*** Opening of DATA EXCERPTS ***

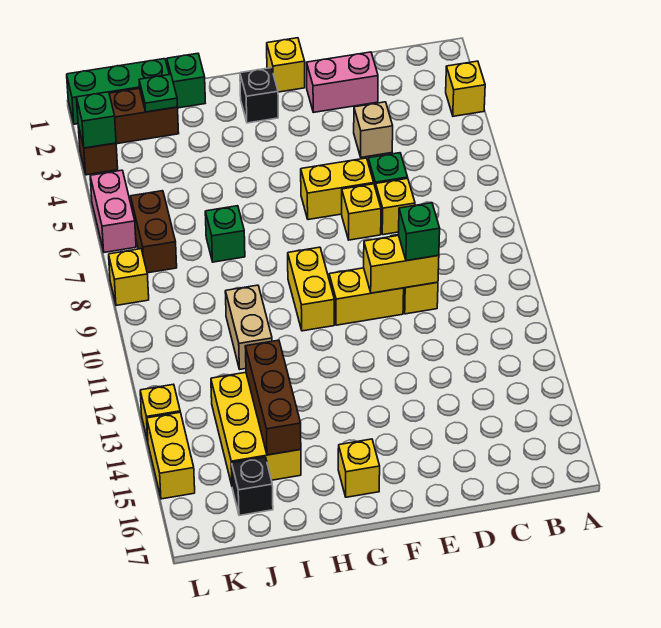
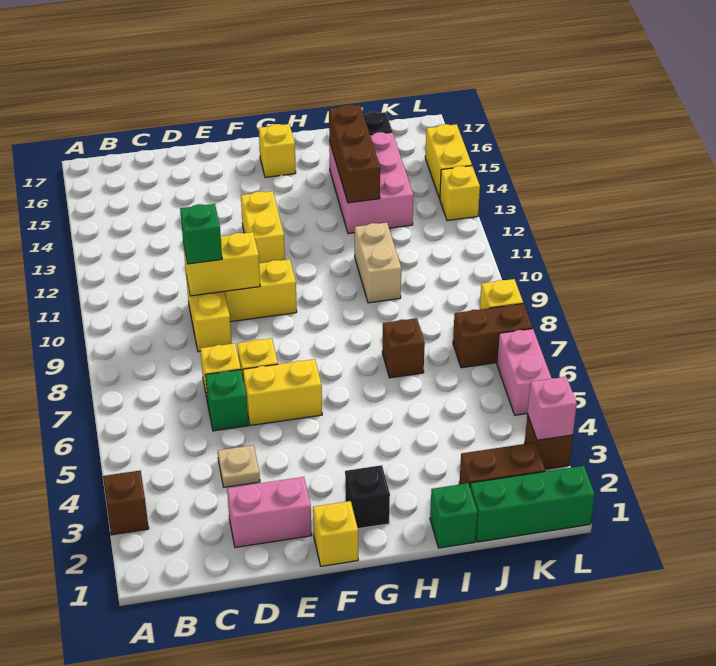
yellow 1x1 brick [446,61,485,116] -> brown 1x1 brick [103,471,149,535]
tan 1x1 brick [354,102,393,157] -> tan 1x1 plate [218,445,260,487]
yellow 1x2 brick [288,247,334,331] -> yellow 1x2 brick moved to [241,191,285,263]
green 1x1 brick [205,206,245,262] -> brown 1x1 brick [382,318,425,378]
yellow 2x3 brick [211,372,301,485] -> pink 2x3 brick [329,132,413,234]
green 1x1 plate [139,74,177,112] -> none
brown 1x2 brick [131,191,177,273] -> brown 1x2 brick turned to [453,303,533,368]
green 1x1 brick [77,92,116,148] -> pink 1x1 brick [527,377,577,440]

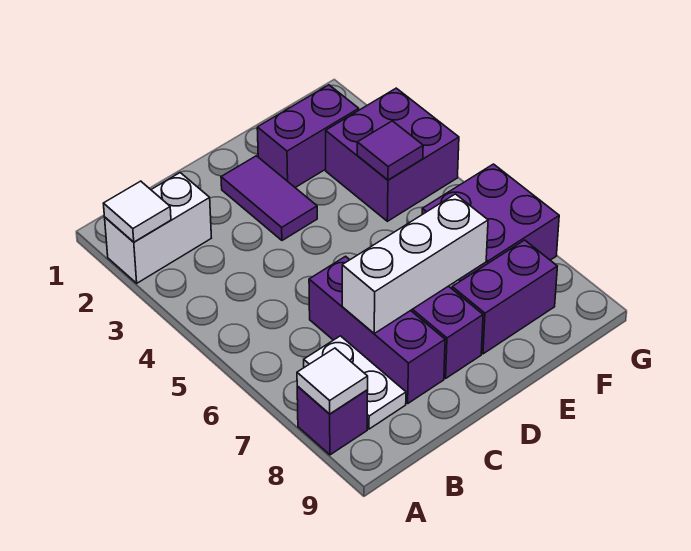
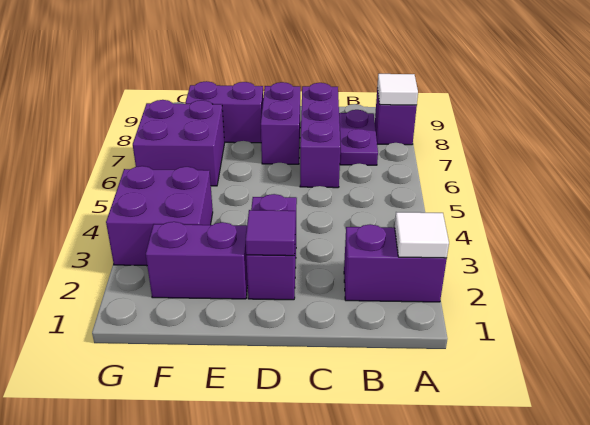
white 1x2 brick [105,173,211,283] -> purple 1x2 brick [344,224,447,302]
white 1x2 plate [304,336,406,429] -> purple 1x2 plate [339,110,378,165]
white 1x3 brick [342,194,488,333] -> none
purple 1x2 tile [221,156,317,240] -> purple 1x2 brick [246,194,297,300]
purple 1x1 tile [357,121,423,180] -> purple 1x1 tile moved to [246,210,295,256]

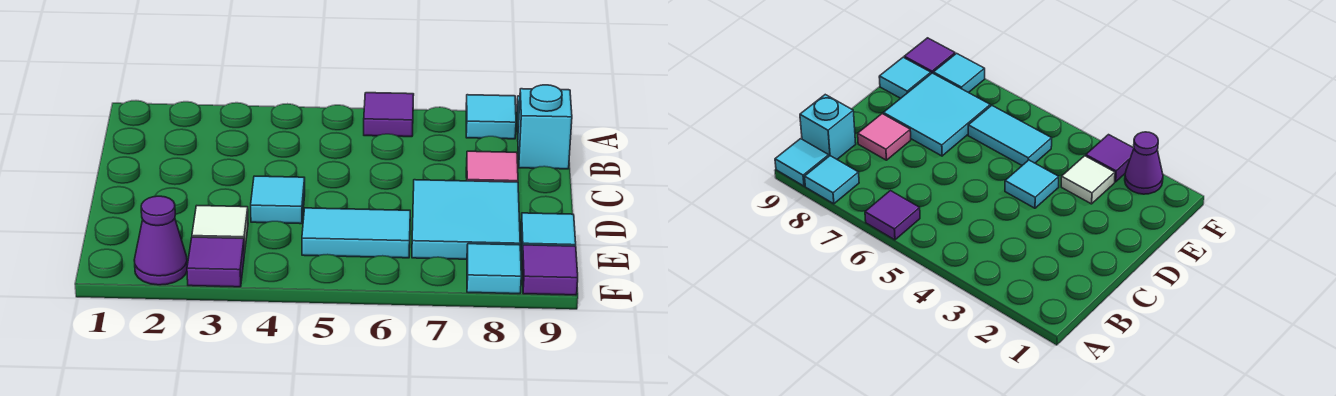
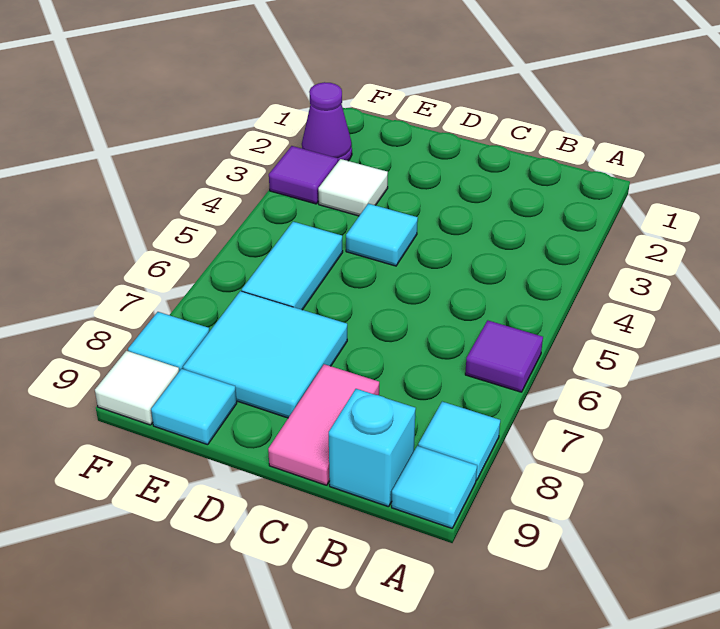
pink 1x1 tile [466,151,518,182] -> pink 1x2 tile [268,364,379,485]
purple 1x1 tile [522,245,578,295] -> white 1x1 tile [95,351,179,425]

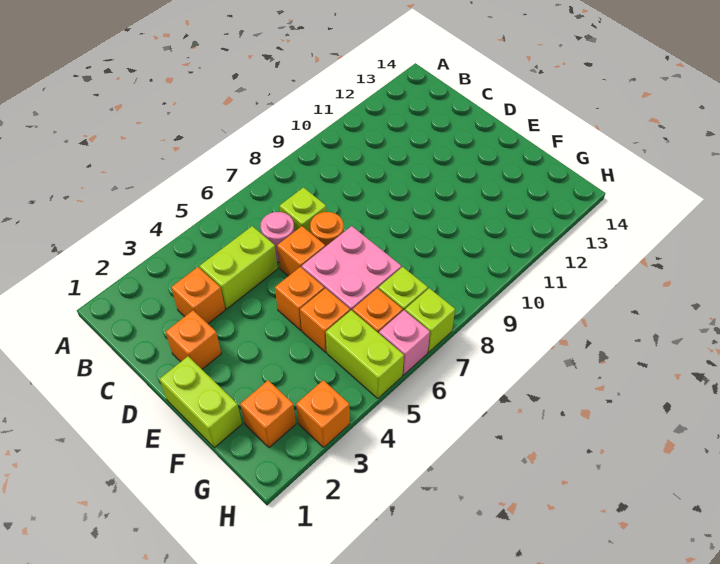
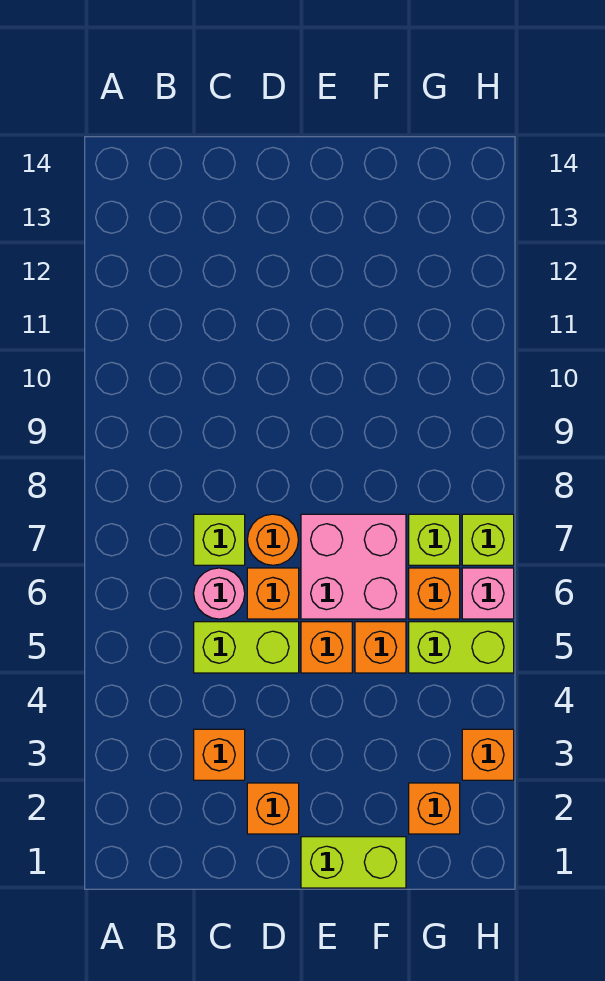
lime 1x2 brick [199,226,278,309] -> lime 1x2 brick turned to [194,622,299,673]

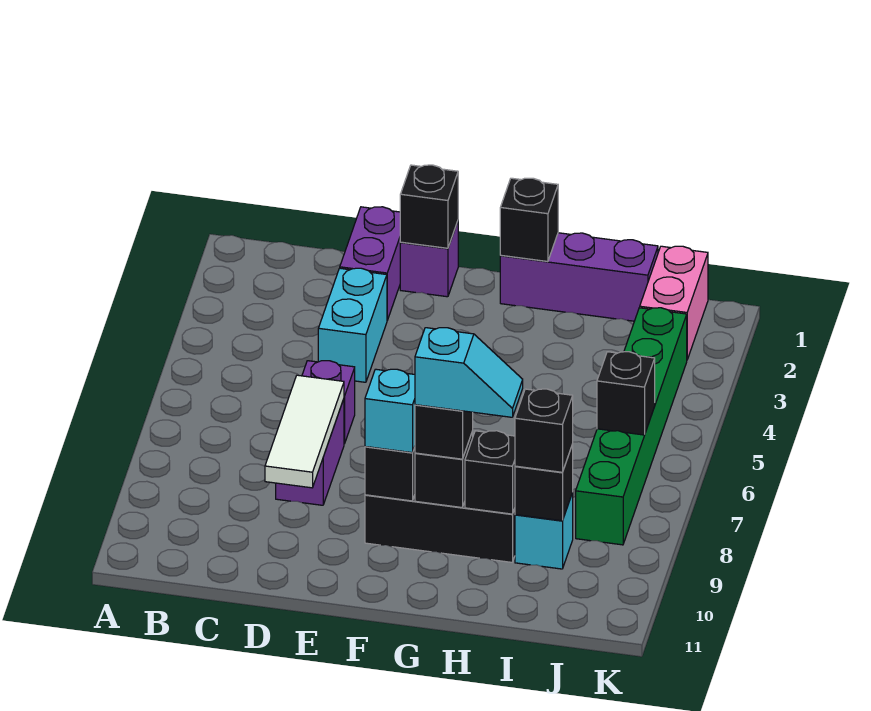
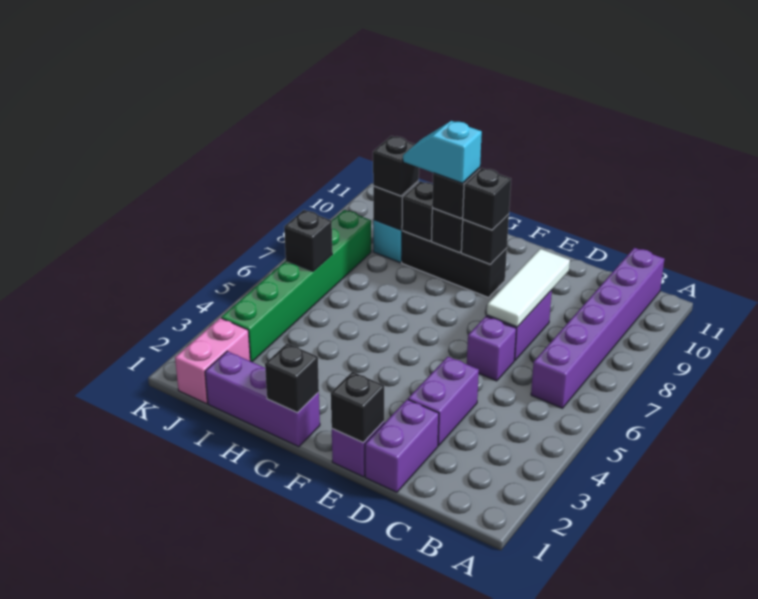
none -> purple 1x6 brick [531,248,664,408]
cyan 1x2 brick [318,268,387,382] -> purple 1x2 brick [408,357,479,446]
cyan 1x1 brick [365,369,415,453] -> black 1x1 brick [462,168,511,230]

*** Close of DATA EXCERPTS ***

WHAT TO DO:
Lines from the one holding "white 1x2 plate" down to the last line of the entries above must be retyped exactly, inclusive of both, with no pictures and nothing else.

ANSWER FOR THIS EXERCISE:
white 1x2 plate [304,336,406,429] -> purple 1x2 plate [339,110,378,165]
white 1x3 brick [342,194,488,333] -> none
purple 1x2 tile [221,156,317,240] -> purple 1x2 brick [246,194,297,300]
purple 1x1 tile [357,121,423,180] -> purple 1x1 tile moved to [246,210,295,256]

pink 1x1 tile [466,151,518,182] -> pink 1x2 tile [268,364,379,485]
purple 1x1 tile [522,245,578,295] -> white 1x1 tile [95,351,179,425]

lime 1x2 brick [199,226,278,309] -> lime 1x2 brick turned to [194,622,299,673]

none -> purple 1x6 brick [531,248,664,408]
cyan 1x2 brick [318,268,387,382] -> purple 1x2 brick [408,357,479,446]
cyan 1x1 brick [365,369,415,453] -> black 1x1 brick [462,168,511,230]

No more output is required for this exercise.